EXERCISE PROMPT – Your answer should repeat exactly the line containing "STEPPER pin IN4: RX2 -> D19" and all lines after it through the end of the material below, with no other text.

DATA RECORDS –
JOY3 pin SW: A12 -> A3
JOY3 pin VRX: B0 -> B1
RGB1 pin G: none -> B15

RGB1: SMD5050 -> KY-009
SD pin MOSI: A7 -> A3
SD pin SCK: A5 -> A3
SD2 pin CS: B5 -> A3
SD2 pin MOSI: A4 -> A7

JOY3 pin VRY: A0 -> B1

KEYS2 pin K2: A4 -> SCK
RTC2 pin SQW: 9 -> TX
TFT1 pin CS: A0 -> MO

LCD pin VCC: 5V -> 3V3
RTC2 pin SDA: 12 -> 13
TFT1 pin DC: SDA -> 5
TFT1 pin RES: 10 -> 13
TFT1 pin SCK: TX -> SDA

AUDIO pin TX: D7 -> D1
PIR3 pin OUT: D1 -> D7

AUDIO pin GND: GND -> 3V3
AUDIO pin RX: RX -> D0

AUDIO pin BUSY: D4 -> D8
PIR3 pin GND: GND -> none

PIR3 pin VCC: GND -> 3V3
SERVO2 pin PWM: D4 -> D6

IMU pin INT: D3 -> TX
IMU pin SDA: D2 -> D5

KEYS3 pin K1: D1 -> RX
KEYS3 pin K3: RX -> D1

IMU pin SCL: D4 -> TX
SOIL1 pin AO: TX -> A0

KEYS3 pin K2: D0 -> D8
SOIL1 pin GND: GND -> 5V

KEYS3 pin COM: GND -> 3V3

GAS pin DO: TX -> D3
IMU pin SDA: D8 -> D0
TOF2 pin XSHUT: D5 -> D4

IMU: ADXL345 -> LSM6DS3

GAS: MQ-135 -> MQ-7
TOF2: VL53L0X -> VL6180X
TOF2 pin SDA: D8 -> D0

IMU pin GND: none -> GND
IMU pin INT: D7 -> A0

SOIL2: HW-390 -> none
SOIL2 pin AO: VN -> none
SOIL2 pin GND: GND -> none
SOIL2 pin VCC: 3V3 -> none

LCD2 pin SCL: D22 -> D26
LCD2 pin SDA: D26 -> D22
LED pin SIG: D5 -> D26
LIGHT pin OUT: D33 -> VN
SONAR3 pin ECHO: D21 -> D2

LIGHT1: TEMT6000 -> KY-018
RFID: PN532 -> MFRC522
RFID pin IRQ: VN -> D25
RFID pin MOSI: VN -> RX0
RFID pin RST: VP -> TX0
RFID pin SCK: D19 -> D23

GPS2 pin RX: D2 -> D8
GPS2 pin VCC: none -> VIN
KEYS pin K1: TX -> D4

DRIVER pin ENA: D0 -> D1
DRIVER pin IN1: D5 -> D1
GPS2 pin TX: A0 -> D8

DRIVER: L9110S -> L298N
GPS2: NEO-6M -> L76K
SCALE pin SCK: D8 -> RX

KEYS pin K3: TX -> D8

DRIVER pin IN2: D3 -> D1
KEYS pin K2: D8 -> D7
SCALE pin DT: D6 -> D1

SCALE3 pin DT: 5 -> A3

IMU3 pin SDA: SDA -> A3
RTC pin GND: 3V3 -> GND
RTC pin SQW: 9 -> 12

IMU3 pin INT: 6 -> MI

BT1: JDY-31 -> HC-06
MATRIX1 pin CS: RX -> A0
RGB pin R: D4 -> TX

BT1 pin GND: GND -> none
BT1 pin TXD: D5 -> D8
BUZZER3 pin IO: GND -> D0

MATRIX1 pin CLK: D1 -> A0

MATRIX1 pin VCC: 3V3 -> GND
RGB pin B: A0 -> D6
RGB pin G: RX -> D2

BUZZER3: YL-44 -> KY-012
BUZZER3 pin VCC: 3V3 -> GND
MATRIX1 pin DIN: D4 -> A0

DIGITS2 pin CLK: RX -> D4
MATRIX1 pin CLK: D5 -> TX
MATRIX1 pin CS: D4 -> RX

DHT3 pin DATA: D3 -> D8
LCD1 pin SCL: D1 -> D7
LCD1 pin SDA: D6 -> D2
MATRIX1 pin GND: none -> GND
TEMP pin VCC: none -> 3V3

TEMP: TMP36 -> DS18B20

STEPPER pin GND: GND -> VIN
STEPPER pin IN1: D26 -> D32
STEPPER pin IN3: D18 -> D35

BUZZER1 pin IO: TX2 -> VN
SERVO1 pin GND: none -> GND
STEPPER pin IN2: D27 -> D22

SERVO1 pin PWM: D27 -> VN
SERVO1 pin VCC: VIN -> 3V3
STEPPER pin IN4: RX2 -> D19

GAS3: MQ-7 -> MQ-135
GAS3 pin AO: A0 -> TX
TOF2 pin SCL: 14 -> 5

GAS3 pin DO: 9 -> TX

EXPECTED ANSWER –
STEPPER pin IN4: RX2 -> D19

GAS3: MQ-7 -> MQ-135
GAS3 pin AO: A0 -> TX
TOF2 pin SCL: 14 -> 5

GAS3 pin DO: 9 -> TX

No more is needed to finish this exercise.